» WHAT TO PRODUCE: Within the records below is a range that opens at the line with "black camera: 3 -> 5" and closes at the line with "white carrot: 1 -> 3". Return that range word for word, both ends included, and only that range.

» DATA FOR THIS TASK:

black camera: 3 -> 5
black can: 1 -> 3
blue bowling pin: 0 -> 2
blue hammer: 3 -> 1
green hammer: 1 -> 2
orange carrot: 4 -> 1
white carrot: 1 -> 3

...

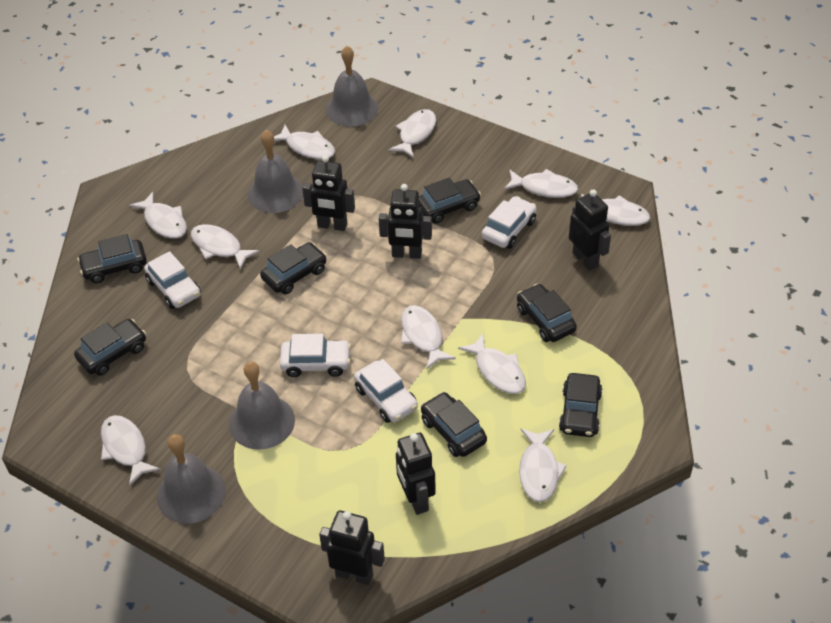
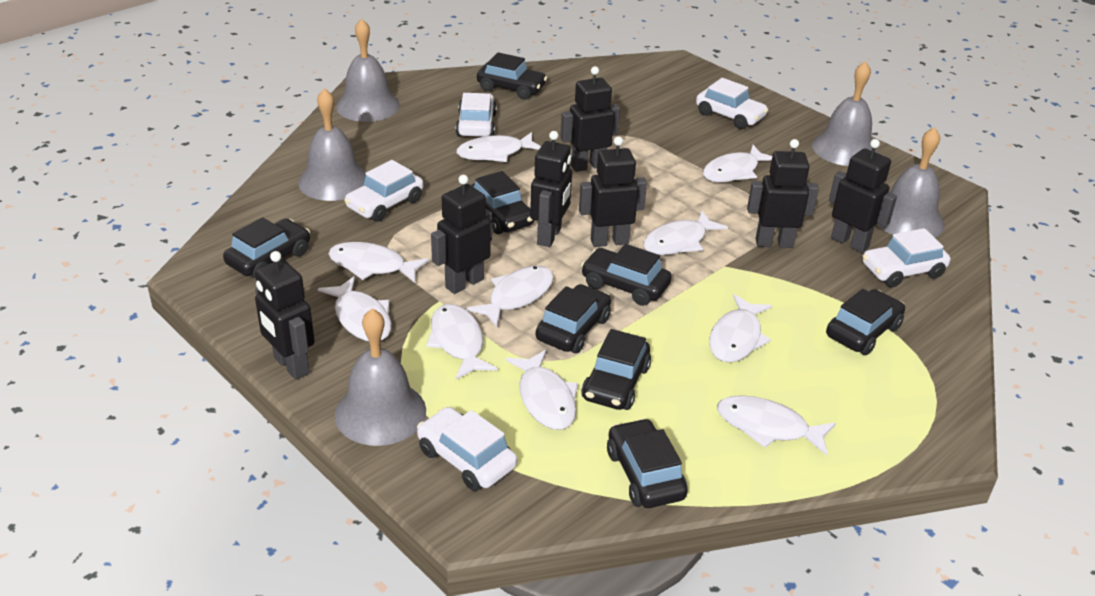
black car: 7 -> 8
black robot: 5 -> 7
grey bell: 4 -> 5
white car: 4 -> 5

» YOUR SOLUTION:
black camera: 3 -> 5
black can: 1 -> 3
blue bowling pin: 0 -> 2
blue hammer: 3 -> 1
green hammer: 1 -> 2
orange carrot: 4 -> 1
white carrot: 1 -> 3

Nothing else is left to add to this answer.